--- Recorded data Enclosed Below ---
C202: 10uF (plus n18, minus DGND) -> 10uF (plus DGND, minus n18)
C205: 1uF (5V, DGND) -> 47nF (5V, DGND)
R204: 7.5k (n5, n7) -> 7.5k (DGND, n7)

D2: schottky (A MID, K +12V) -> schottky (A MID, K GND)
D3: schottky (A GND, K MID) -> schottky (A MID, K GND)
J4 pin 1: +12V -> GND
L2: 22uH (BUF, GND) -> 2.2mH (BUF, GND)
--- End of Enclosed Recorded data ---
--- Recorded data Enclosed Below ---
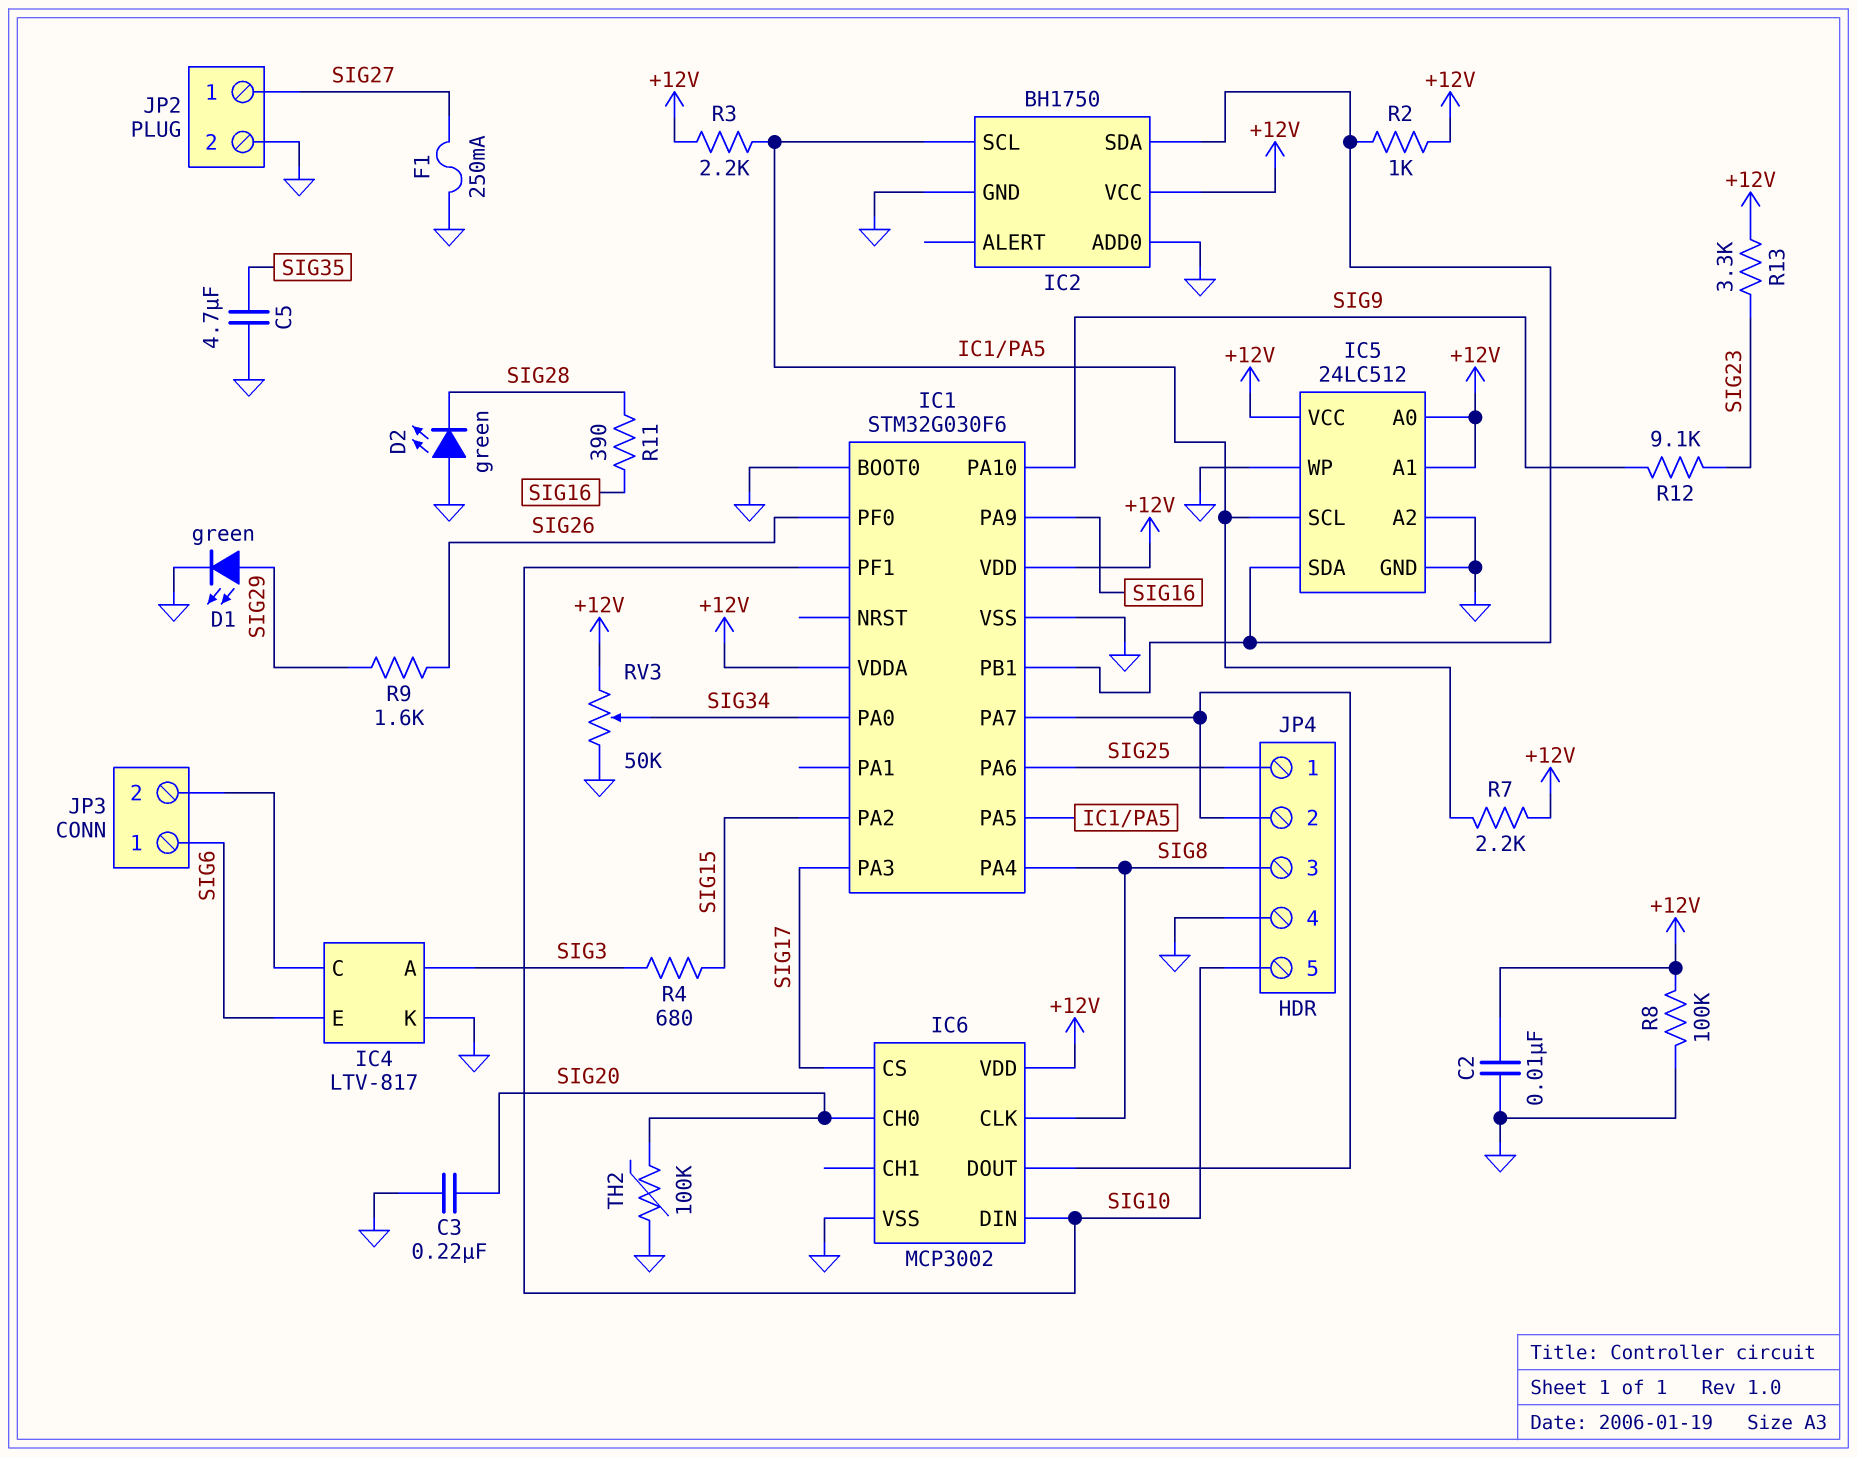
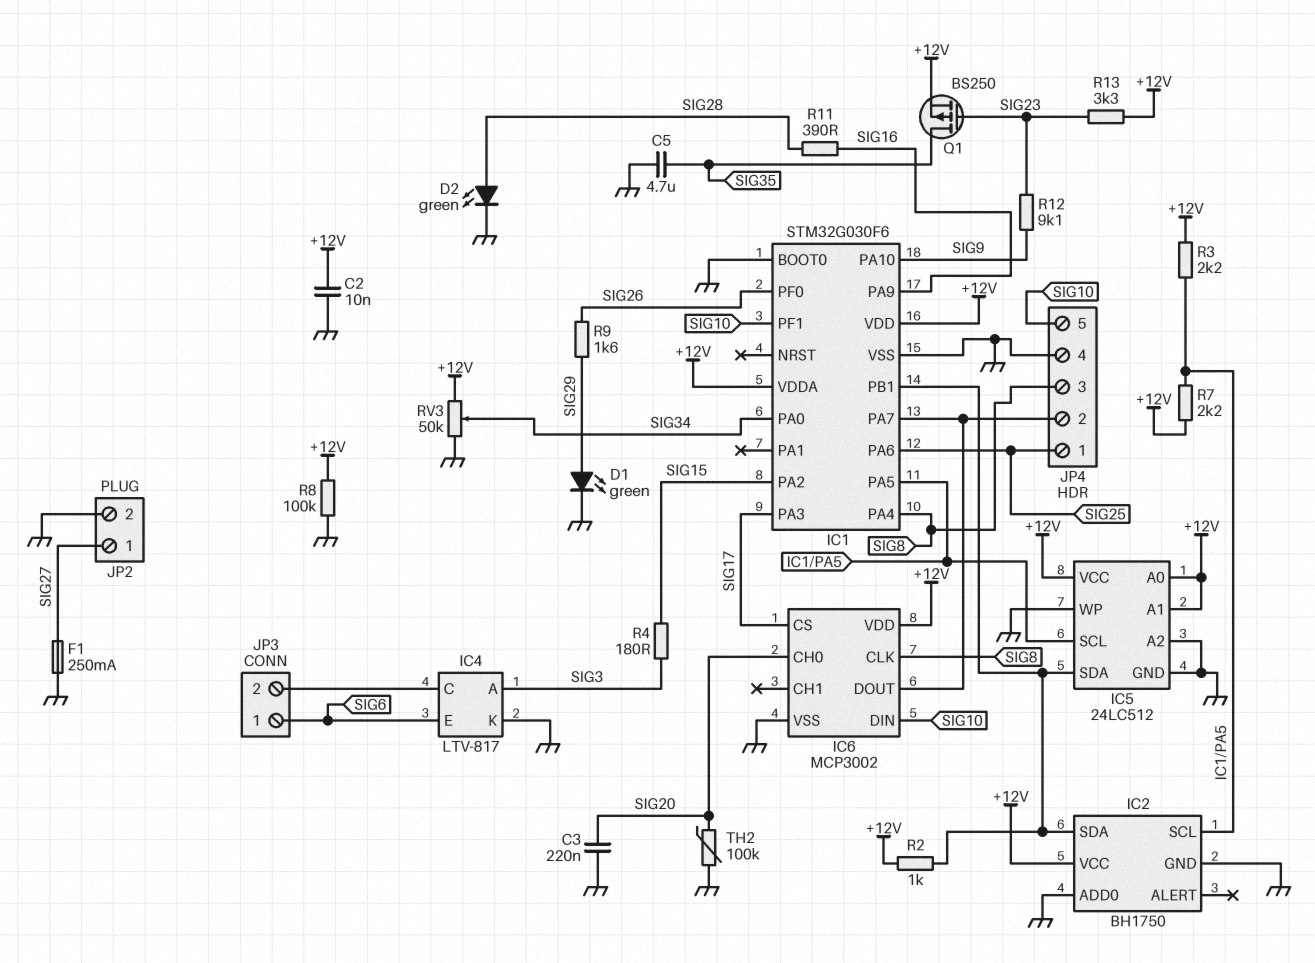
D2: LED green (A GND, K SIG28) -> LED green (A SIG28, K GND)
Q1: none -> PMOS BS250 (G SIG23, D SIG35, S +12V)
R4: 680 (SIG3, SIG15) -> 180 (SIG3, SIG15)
--- End of Enclosed Recorded data ---
--- Recorded data Enclosed Below ---
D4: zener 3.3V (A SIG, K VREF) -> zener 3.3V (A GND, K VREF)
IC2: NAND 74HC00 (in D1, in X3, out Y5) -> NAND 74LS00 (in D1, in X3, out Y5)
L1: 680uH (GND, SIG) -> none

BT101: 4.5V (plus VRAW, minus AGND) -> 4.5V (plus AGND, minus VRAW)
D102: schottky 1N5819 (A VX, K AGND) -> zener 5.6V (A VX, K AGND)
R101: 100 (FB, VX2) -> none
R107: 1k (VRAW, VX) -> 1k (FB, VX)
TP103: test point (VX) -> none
--- End of Enclosed Recorded data ---
- _What the exercise asks_: Retype, in the same exact form, the lines of the material above from the line holding "D4: zener 3.3V" through the line holding "TP103: test point (VX) -> none".

- _Exercise result_:
D4: zener 3.3V (A SIG, K VREF) -> zener 3.3V (A GND, K VREF)
IC2: NAND 74HC00 (in D1, in X3, out Y5) -> NAND 74LS00 (in D1, in X3, out Y5)
L1: 680uH (GND, SIG) -> none

BT101: 4.5V (plus VRAW, minus AGND) -> 4.5V (plus AGND, minus VRAW)
D102: schottky 1N5819 (A VX, K AGND) -> zener 5.6V (A VX, K AGND)
R101: 100 (FB, VX2) -> none
R107: 1k (VRAW, VX) -> 1k (FB, VX)
TP103: test point (VX) -> none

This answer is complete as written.